BEGIN Exercise inputs
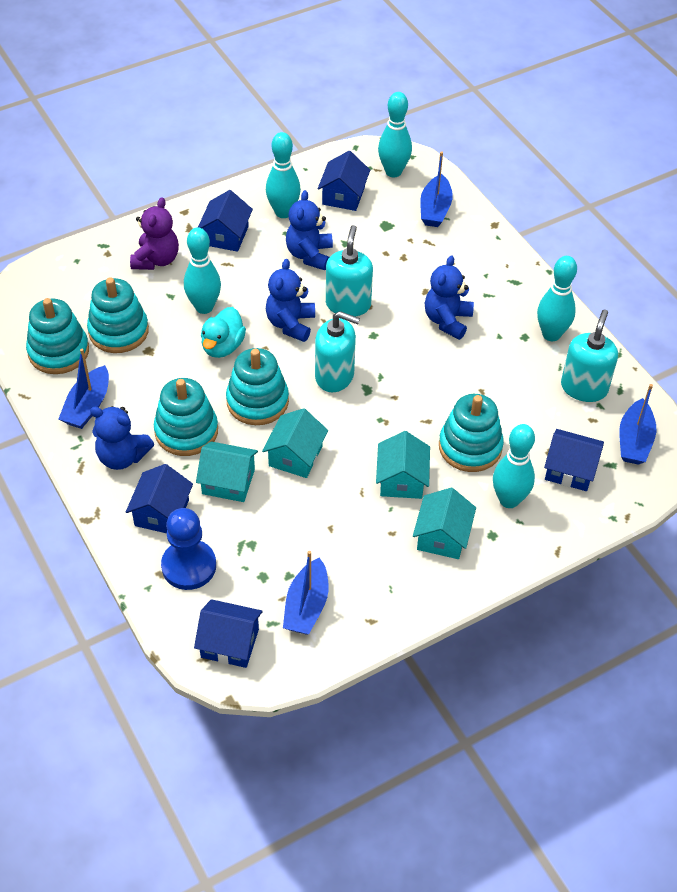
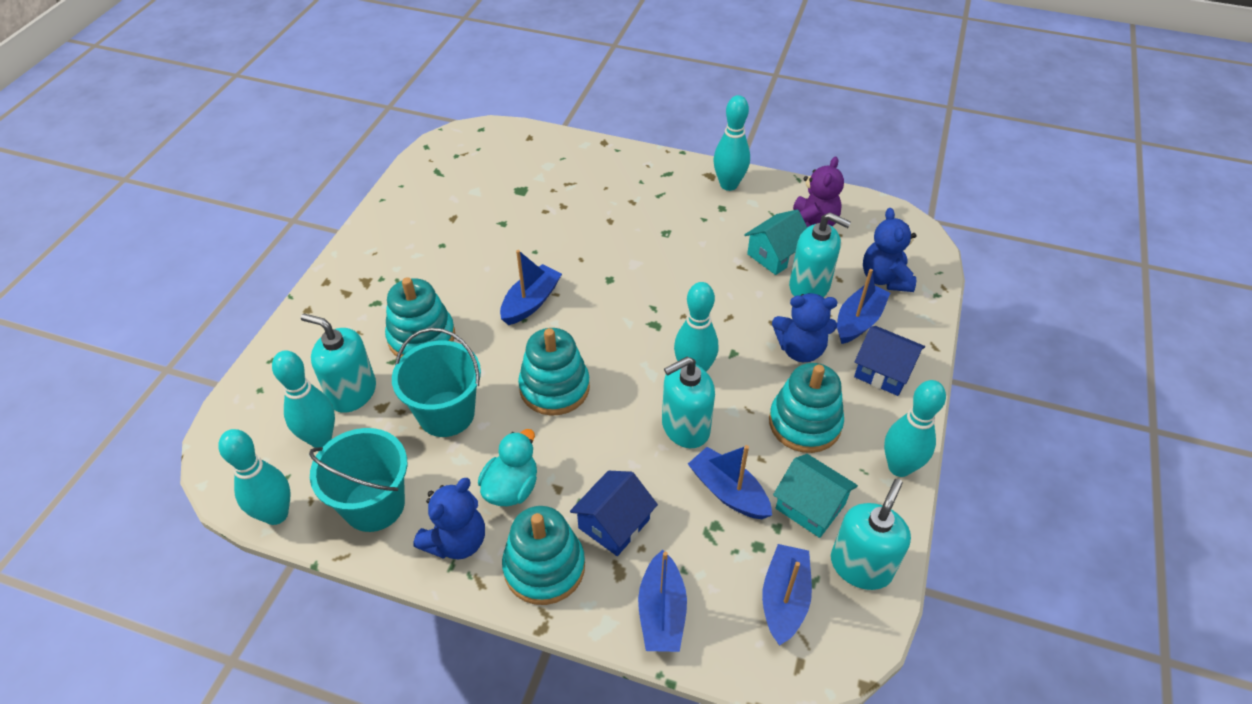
blue boat: 4 -> 5
blue house: 5 -> 2
blue pawn: 1 -> 0
blue teddy bear: 4 -> 3
turquoise bucket: 0 -> 2
turquoise house: 4 -> 2
turquoise soap dispenser: 3 -> 4
turquoise stacking toy: 5 -> 4

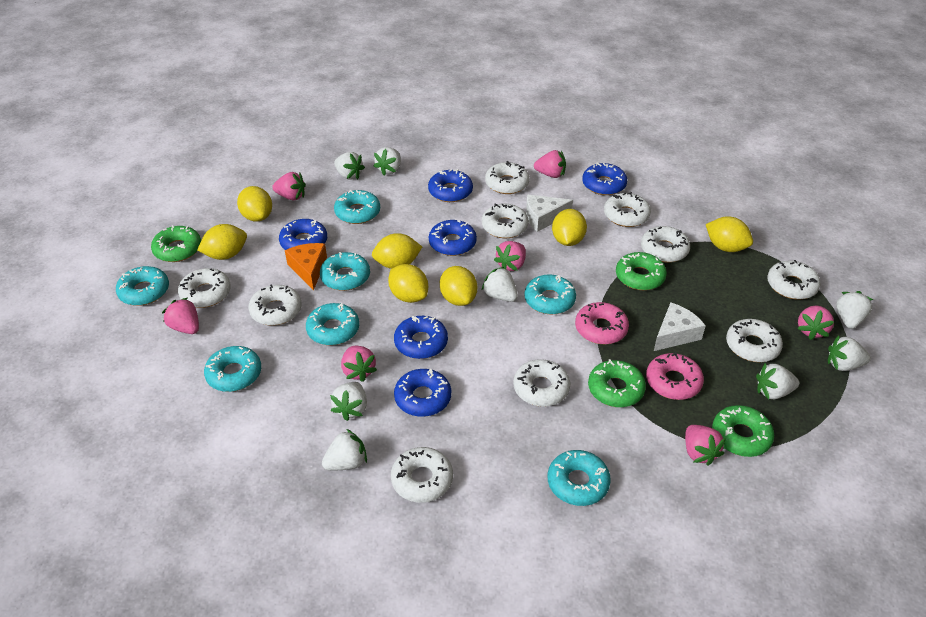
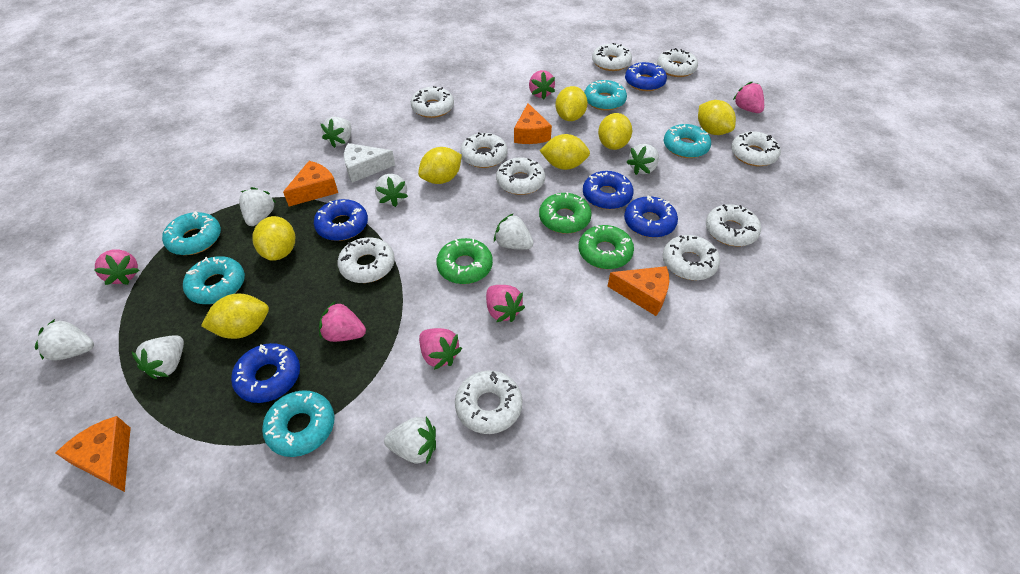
blue donut: 6 -> 5
green donut: 4 -> 3
orange cheese: 1 -> 4
pink donut: 2 -> 0
pink strawberry: 7 -> 6
turquoise donut: 7 -> 5
white cheese: 2 -> 1

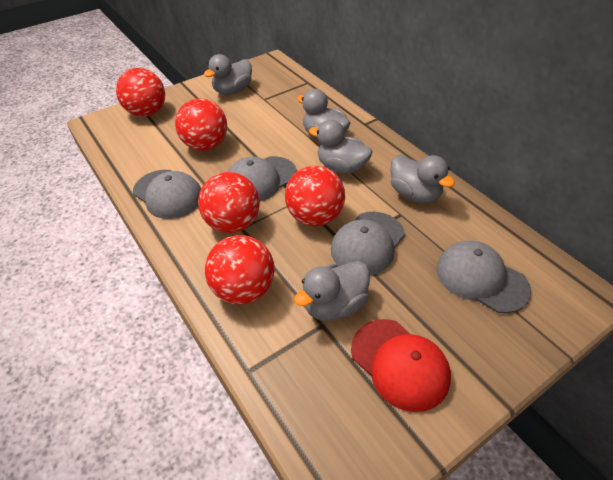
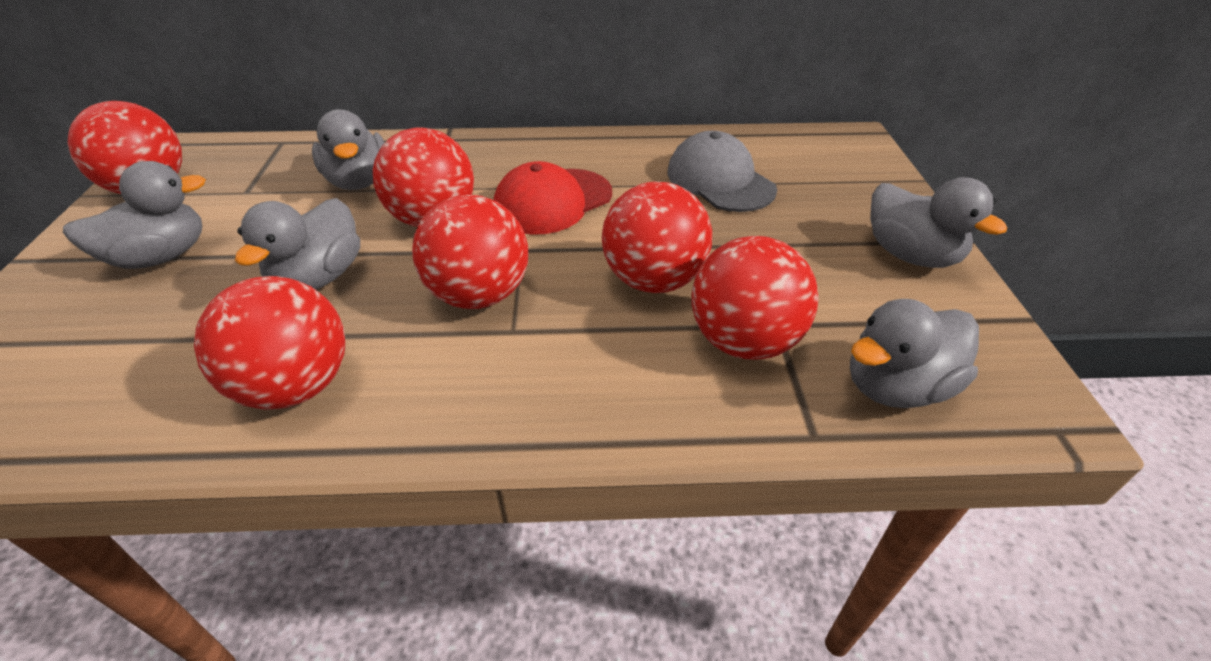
grey cap: 4 -> 1
red ball: 5 -> 6

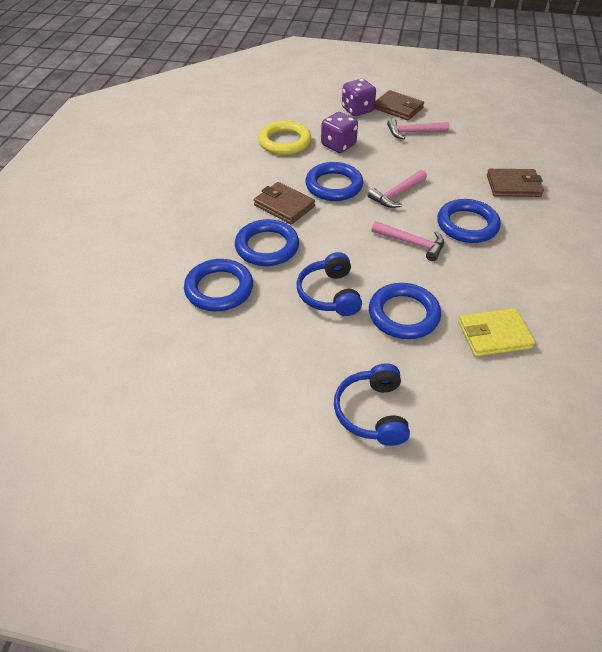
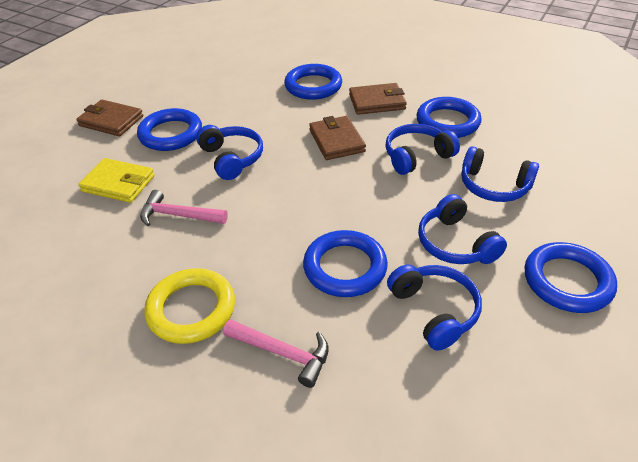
blue headphones: 2 -> 5
pink hammer: 3 -> 2
purple dice: 2 -> 0

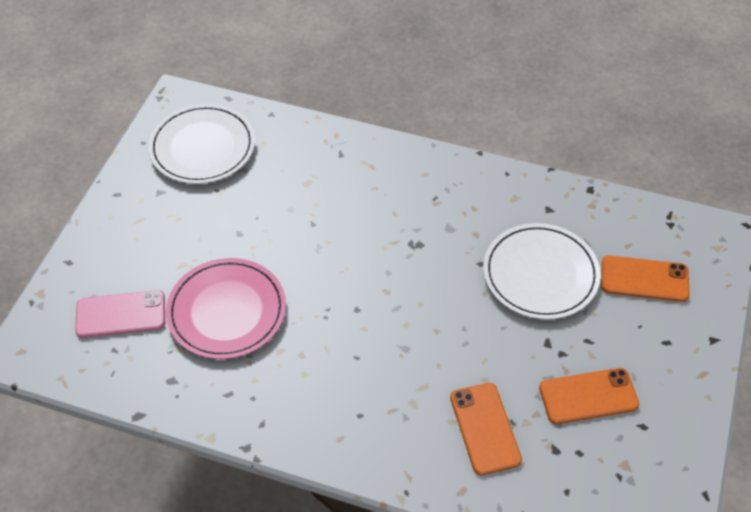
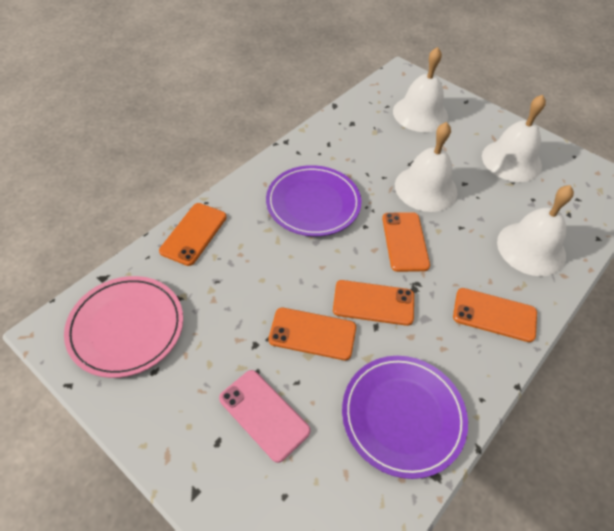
orange phone: 3 -> 5
purple plate: 0 -> 2
white bell: 0 -> 4
white plate: 2 -> 0

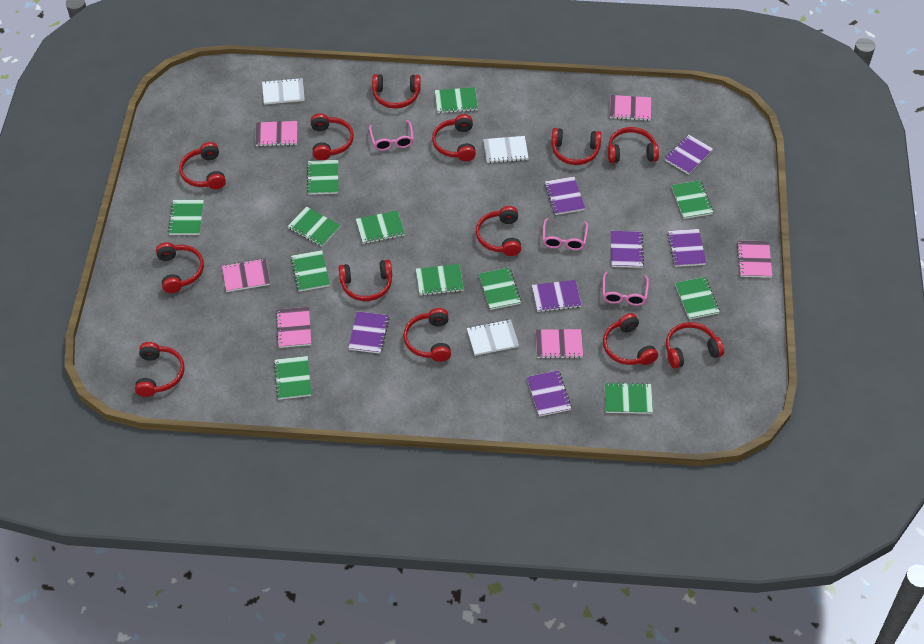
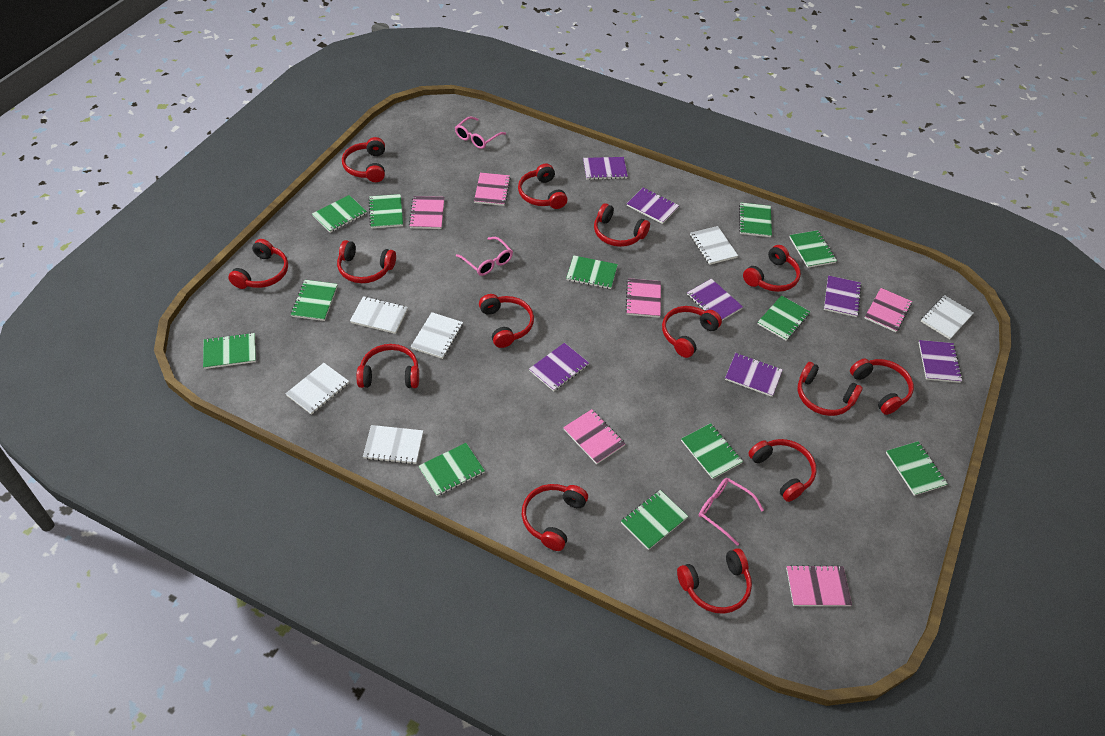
red headphones: 13 -> 14
white notebook: 3 -> 6

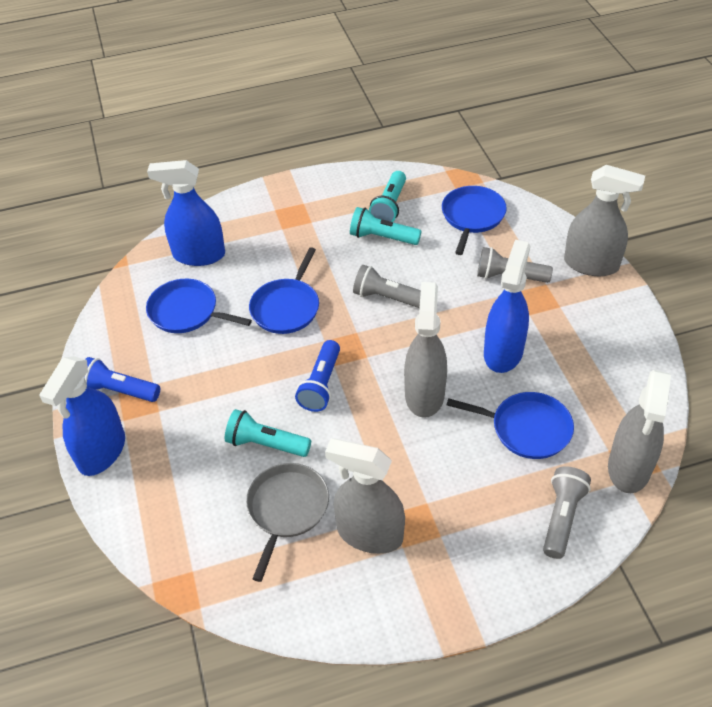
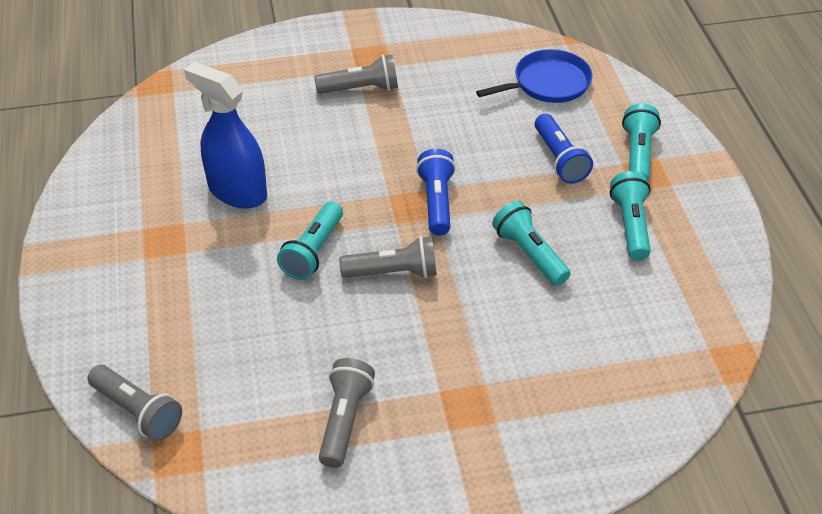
blue pan: 4 -> 1
blue spray bottle: 3 -> 1
grey flashlight: 3 -> 4
grey pan: 1 -> 0
grey spray bottle: 4 -> 0
turquoise flashlight: 3 -> 4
END Exercise inputs
§ Exercise objective:
The answer must consist solely of the lines from the first line of the records through the line containing "purple plate: 0 -> 2", reproduced exactly and without the pictures.

§ Task response:
blue boat: 4 -> 5
blue house: 5 -> 2
blue pawn: 1 -> 0
blue teddy bear: 4 -> 3
turquoise bucket: 0 -> 2
turquoise house: 4 -> 2
turquoise soap dispenser: 3 -> 4
turquoise stacking toy: 5 -> 4

blue donut: 6 -> 5
green donut: 4 -> 3
orange cheese: 1 -> 4
pink donut: 2 -> 0
pink strawberry: 7 -> 6
turquoise donut: 7 -> 5
white cheese: 2 -> 1

grey cap: 4 -> 1
red ball: 5 -> 6

blue headphones: 2 -> 5
pink hammer: 3 -> 2
purple dice: 2 -> 0

orange phone: 3 -> 5
purple plate: 0 -> 2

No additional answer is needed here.